**WHAT IS EXPECTED**
Starting with the line that contains "The second view", set down each line through the end of the entries below, exactly and with nothing added.

*** Opening of MATERIAL FOR THIS TASK ***

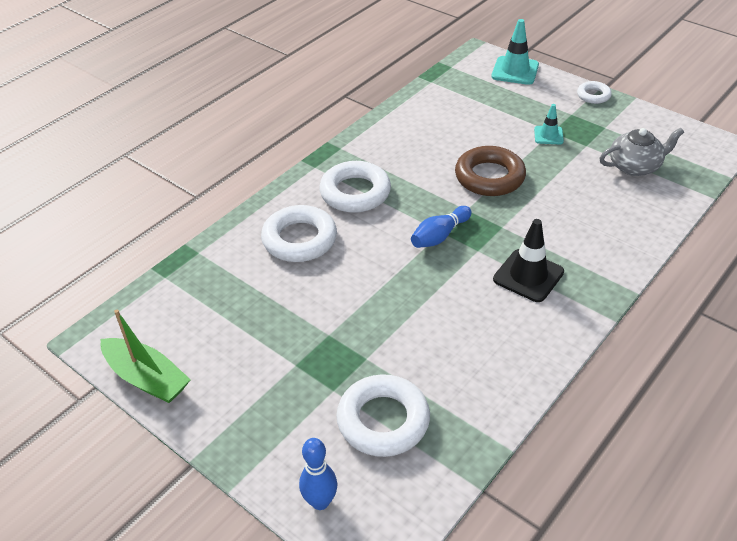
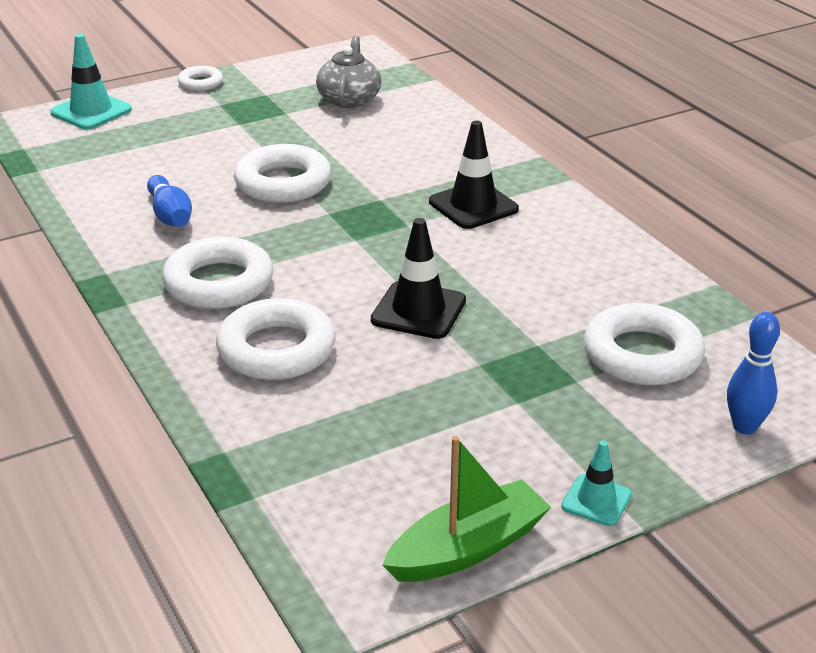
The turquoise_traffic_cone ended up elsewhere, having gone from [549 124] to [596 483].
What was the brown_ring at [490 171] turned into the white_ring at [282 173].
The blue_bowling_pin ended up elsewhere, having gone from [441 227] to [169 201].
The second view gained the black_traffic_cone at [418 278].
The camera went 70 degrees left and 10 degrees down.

*** Close of MATERIAL FOR THIS TASK ***

**ANSWER BOX**
The second view gained the black_traffic_cone at [418 278].
The camera went 70 degrees left and 10 degrees down.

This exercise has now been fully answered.